Exercise goal: Go through the following data and transcribe exactly the stretch of lines from the one holding "red spinning top [361,314,405,369] -> none" to the one holding "red spinning top [229,144,280,204]", both included.

Items listed in a dataset:
┌────────
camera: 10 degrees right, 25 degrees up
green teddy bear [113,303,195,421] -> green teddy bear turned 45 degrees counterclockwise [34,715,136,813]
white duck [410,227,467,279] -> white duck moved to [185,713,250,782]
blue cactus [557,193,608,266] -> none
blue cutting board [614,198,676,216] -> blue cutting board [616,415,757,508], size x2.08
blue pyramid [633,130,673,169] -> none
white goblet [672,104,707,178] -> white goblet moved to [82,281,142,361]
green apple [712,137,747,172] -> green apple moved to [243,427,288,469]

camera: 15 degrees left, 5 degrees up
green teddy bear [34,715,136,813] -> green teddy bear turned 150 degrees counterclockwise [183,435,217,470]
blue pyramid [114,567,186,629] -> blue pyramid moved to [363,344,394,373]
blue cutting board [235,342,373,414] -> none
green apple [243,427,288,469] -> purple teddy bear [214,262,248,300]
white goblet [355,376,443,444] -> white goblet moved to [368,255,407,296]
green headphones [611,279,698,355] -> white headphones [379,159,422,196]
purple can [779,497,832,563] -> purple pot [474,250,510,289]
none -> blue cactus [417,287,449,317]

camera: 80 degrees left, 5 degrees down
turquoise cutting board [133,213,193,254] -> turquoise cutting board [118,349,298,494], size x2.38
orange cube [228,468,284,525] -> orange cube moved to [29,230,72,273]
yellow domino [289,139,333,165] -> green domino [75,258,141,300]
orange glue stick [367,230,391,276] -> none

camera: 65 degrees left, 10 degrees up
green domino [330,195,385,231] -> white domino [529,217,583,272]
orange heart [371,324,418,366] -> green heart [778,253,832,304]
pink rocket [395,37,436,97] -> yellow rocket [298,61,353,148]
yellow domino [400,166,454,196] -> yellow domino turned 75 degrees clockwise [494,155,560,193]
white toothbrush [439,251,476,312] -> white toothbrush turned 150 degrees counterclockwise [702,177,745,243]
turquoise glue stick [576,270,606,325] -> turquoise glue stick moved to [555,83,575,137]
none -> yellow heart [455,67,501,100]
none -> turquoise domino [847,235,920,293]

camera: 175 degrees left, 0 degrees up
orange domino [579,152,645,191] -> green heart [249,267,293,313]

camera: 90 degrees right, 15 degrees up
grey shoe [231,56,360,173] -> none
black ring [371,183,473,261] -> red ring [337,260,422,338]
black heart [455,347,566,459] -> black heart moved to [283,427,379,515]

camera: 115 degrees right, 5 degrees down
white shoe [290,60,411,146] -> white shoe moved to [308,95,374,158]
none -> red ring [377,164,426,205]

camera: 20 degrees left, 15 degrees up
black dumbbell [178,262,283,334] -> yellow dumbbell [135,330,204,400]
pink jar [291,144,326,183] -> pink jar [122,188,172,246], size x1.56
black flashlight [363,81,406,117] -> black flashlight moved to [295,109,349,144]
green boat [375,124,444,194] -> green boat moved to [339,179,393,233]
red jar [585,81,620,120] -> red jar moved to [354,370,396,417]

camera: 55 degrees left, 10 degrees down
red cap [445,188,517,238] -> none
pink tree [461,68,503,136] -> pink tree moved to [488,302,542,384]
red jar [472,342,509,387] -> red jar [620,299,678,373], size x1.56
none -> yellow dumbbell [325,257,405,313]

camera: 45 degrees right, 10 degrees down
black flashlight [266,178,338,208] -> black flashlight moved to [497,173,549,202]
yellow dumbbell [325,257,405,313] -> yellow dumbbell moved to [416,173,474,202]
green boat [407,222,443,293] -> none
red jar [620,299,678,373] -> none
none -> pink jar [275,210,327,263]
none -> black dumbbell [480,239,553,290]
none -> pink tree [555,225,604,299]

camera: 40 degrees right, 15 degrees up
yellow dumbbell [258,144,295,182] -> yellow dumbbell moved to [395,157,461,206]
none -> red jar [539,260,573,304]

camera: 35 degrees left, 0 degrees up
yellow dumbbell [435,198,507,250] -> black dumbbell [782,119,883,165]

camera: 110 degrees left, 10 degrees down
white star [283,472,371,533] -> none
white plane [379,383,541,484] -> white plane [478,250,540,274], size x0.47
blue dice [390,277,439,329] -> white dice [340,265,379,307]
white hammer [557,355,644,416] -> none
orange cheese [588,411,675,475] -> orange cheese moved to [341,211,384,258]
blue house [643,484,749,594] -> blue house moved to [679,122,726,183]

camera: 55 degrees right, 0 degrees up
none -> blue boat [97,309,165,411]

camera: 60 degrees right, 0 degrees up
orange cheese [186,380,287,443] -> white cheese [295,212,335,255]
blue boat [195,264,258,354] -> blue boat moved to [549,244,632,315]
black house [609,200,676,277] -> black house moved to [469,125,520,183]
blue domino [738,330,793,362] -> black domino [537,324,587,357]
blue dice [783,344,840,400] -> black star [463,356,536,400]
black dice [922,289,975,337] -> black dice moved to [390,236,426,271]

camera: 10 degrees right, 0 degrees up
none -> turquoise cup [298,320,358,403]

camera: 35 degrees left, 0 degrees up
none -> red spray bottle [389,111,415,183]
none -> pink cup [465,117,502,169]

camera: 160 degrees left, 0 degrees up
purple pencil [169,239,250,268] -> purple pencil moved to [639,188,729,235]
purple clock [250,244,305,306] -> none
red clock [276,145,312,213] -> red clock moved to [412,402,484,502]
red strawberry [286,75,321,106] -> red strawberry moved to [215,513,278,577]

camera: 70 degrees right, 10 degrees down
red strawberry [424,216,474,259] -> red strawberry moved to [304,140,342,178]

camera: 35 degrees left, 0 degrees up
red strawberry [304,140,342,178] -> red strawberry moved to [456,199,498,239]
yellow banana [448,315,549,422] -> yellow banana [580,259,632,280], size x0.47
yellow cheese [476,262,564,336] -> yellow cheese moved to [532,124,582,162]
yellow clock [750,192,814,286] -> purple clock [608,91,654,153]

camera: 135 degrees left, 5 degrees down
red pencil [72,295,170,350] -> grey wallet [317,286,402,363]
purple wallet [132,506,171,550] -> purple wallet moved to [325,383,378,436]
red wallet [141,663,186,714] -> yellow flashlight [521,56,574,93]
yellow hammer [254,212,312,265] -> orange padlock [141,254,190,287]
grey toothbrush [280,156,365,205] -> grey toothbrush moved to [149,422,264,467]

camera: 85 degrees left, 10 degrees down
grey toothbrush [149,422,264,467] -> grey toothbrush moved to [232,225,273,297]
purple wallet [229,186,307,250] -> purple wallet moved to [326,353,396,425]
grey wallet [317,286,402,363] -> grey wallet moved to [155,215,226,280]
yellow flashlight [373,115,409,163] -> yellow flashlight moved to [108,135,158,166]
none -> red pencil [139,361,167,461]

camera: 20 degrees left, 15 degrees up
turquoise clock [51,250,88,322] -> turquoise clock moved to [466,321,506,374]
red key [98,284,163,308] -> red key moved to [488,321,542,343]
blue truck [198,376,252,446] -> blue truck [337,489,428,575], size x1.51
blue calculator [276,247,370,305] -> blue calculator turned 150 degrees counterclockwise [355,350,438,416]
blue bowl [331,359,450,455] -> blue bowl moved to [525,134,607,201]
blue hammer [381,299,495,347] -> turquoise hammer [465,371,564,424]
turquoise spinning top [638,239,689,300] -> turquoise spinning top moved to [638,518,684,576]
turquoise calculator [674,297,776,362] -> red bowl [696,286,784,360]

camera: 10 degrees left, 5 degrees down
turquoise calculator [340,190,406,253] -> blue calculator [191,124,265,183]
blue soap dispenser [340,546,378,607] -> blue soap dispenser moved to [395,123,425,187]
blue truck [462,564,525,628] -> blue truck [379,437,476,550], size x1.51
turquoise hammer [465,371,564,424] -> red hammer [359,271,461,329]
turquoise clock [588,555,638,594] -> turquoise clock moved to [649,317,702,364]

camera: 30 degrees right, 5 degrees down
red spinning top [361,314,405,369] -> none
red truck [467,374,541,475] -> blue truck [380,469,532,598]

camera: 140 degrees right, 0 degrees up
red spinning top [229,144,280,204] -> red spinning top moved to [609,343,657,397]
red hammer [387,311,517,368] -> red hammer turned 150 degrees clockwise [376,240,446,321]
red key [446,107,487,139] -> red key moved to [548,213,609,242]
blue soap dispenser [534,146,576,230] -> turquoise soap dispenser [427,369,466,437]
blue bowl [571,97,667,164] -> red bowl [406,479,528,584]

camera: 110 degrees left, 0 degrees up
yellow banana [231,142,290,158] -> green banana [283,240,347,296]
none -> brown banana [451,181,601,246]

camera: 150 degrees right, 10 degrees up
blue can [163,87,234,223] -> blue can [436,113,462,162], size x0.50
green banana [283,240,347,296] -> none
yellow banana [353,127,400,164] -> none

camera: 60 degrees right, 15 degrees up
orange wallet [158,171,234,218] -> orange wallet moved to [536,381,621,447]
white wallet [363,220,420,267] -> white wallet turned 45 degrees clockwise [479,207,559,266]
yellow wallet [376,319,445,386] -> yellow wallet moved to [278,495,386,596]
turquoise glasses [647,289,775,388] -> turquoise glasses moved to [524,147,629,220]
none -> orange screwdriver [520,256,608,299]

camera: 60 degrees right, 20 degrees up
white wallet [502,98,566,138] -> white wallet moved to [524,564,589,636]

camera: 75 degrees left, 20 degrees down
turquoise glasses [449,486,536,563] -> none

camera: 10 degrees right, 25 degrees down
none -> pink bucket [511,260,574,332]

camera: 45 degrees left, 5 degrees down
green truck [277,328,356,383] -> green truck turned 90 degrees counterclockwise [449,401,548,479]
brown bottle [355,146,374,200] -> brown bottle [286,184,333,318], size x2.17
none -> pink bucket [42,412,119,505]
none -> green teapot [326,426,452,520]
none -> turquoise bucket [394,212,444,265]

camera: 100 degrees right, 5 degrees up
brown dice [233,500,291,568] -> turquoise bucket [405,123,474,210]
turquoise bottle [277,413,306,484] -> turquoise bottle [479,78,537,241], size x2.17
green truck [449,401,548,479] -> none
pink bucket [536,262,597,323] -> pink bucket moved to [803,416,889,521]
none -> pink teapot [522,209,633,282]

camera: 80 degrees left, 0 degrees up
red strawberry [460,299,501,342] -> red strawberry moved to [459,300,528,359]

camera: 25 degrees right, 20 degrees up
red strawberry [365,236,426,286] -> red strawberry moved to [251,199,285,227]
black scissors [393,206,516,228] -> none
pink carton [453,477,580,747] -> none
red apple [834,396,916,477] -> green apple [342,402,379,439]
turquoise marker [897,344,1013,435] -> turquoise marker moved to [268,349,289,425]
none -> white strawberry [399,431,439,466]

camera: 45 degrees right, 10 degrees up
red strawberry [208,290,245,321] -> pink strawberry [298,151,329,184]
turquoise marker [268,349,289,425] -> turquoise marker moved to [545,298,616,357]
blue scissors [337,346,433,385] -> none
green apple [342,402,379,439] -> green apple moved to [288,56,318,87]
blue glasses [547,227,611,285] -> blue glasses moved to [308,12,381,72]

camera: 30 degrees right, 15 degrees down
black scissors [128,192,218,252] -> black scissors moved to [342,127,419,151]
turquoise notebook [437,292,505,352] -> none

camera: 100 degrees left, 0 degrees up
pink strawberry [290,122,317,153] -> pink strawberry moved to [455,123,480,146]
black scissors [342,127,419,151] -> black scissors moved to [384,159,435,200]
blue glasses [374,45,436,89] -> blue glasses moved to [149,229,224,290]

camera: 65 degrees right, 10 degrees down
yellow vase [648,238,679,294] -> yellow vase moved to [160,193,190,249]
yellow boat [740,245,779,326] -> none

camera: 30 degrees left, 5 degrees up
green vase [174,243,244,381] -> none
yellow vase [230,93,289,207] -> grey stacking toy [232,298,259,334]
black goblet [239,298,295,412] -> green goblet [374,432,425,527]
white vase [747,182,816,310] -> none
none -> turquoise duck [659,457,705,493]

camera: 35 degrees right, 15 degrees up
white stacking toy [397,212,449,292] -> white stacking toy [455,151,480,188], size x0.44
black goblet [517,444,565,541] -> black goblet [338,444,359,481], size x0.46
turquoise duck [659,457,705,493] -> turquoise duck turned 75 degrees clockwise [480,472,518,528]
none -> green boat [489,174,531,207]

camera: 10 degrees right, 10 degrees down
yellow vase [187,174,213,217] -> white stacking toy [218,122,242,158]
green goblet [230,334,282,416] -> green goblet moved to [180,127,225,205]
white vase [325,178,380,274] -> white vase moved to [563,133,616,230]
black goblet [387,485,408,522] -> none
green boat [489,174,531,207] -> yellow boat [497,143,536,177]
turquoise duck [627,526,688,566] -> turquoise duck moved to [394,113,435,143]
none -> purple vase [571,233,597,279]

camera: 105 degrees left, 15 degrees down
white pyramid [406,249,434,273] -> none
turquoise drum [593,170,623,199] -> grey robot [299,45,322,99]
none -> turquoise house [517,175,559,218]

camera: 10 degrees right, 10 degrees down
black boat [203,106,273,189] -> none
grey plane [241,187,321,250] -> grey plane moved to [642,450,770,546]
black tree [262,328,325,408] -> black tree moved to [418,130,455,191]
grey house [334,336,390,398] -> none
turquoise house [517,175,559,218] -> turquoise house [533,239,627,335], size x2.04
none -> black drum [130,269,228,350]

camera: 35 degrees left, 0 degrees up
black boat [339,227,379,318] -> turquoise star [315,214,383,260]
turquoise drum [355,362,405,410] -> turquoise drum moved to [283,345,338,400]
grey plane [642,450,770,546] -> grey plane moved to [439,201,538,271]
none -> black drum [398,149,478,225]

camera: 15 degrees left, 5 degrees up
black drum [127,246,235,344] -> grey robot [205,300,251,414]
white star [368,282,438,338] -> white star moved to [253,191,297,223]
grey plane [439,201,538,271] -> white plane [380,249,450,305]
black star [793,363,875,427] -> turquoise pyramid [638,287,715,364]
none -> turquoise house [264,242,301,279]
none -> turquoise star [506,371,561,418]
└────────
Exercise output:
red spinning top [361,314,405,369] -> none
red truck [467,374,541,475] -> blue truck [380,469,532,598]

camera: 140 degrees right, 0 degrees up
red spinning top [229,144,280,204] -> red spinning top moved to [609,343,657,397]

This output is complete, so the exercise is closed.